EXERCISE DESCRIPTION:
Below are some records. Say how many of their lines contain the string "dumbbell", and give nothing but the number.

MATERIAL TO PROCESS:
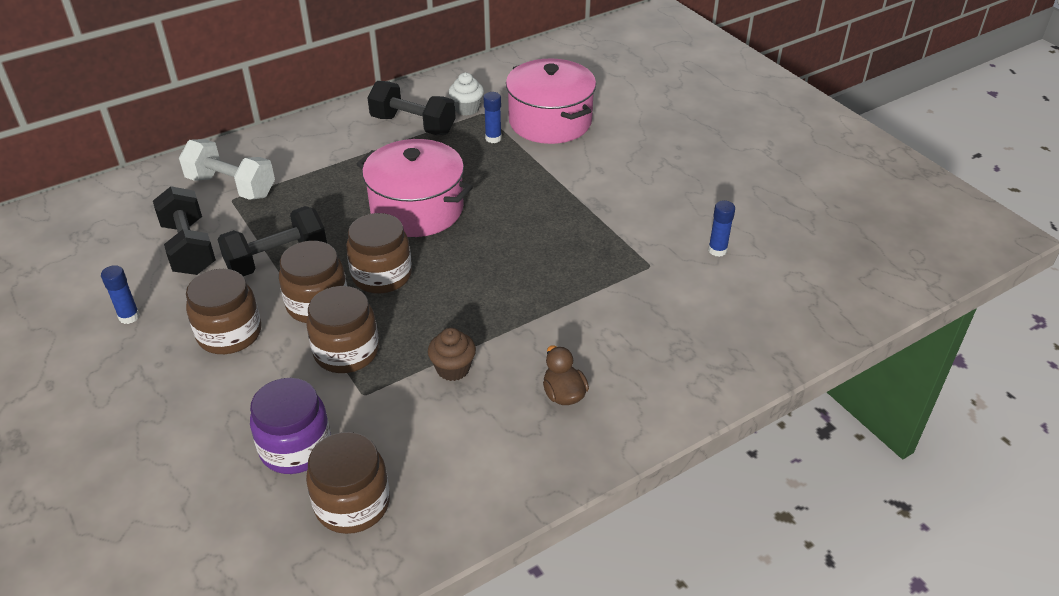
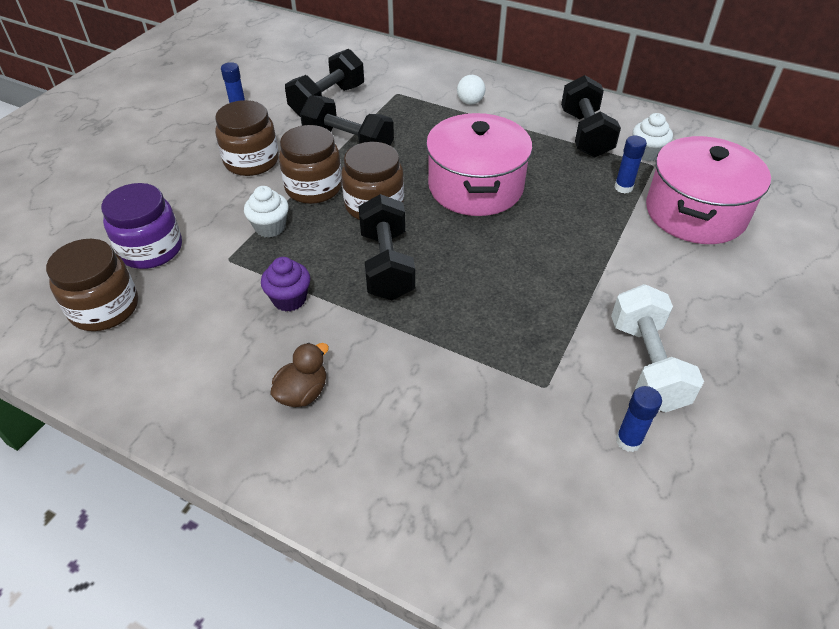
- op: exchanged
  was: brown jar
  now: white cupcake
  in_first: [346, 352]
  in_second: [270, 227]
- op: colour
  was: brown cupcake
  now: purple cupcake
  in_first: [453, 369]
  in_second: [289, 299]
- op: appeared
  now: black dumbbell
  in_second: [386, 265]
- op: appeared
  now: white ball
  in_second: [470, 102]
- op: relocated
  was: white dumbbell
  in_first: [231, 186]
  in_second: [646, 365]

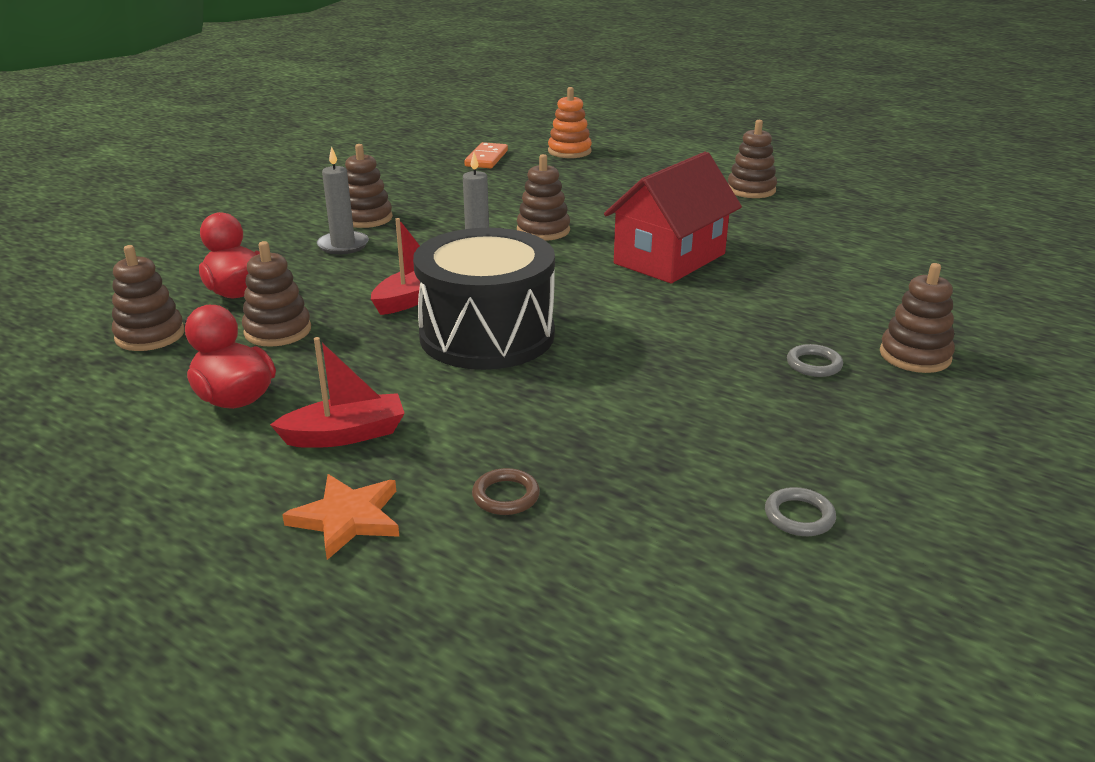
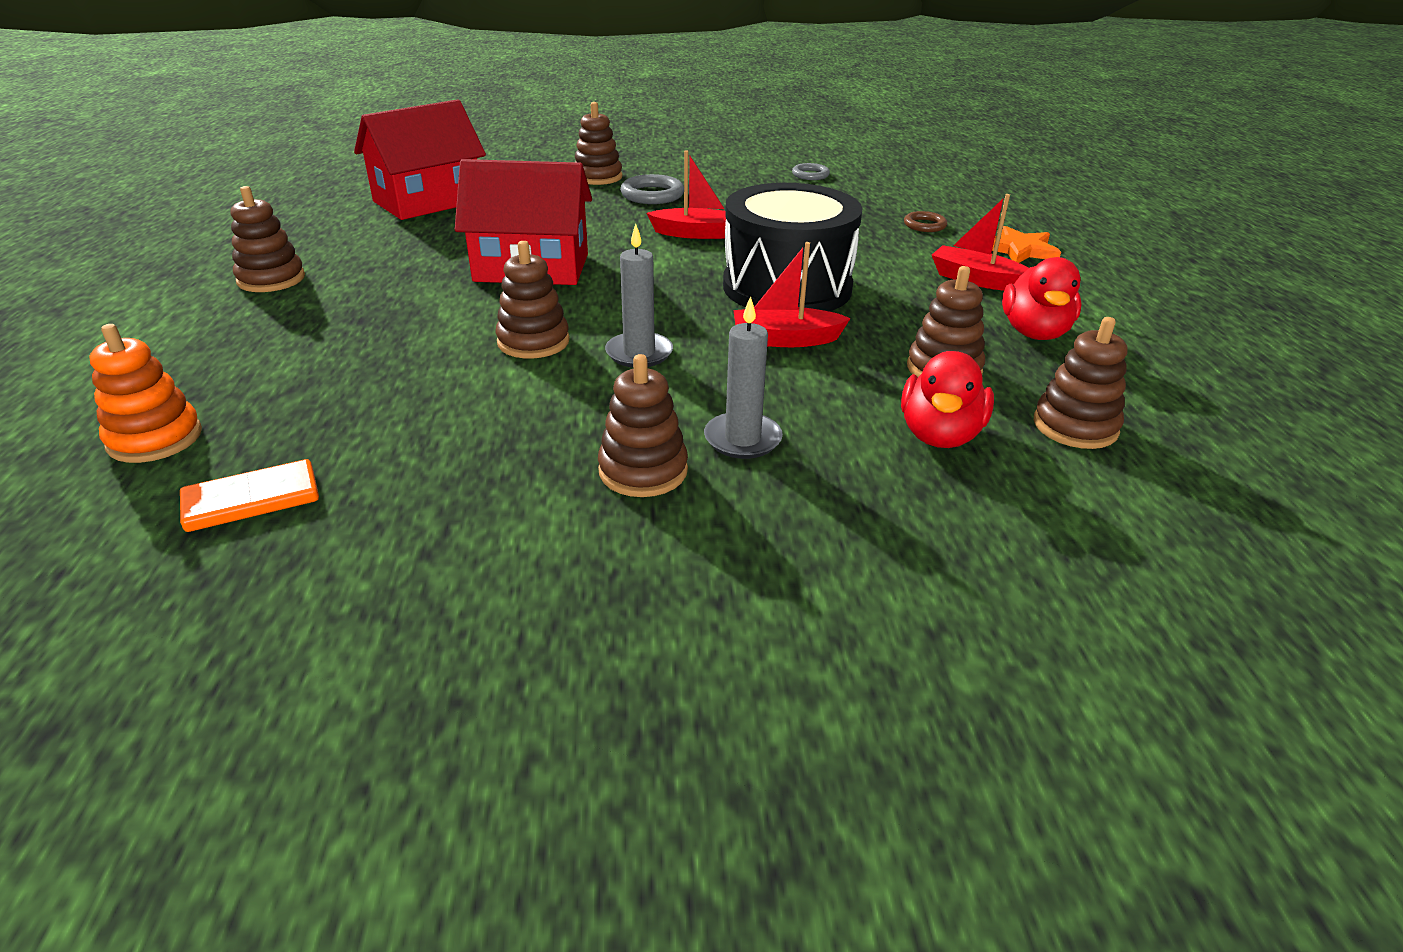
- op: appeared
  now: red house
  in_second: [428, 201]
- op: size
  was: grey ring
  in_first: [814, 364]
  in_second: [652, 195]
  ratio: 1.59
- op: appeared
  now: red boat
  in_second: [696, 233]

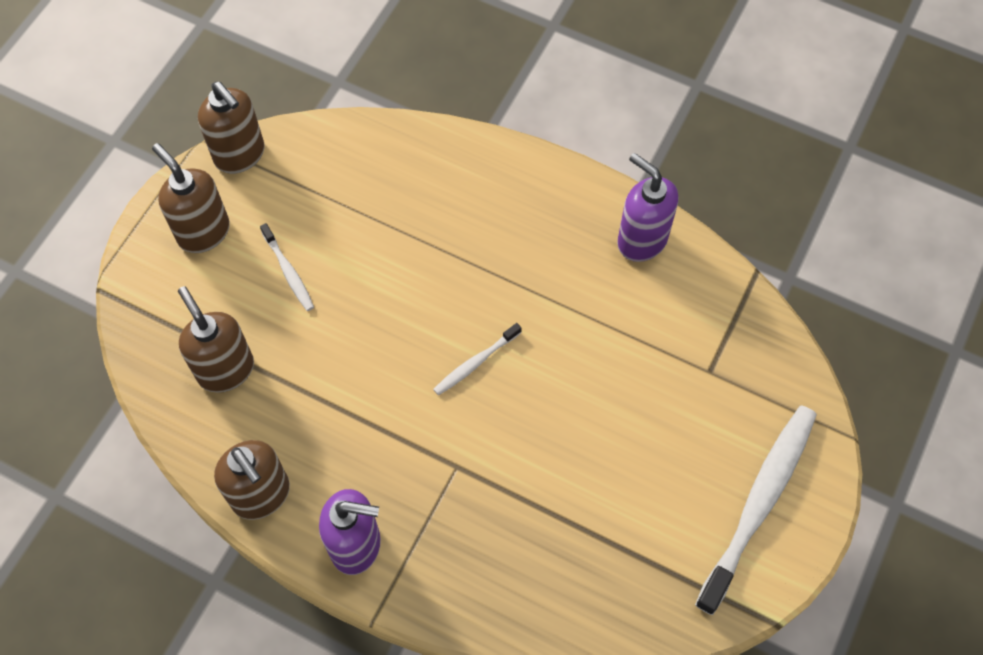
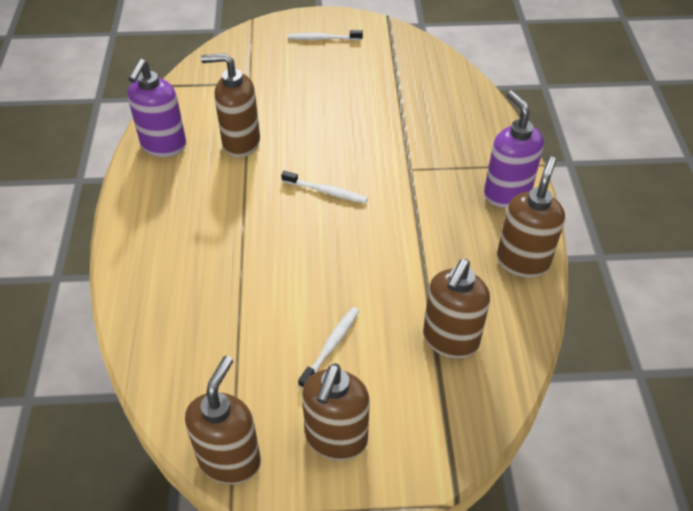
- op: appeared
  now: brown soap dispenser
  in_second: [240, 143]
- op: size
  was: white toothbrush
  in_first: [759, 503]
  in_second: [323, 39]
  ratio: 0.48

RESULT OF THIS TASK:
2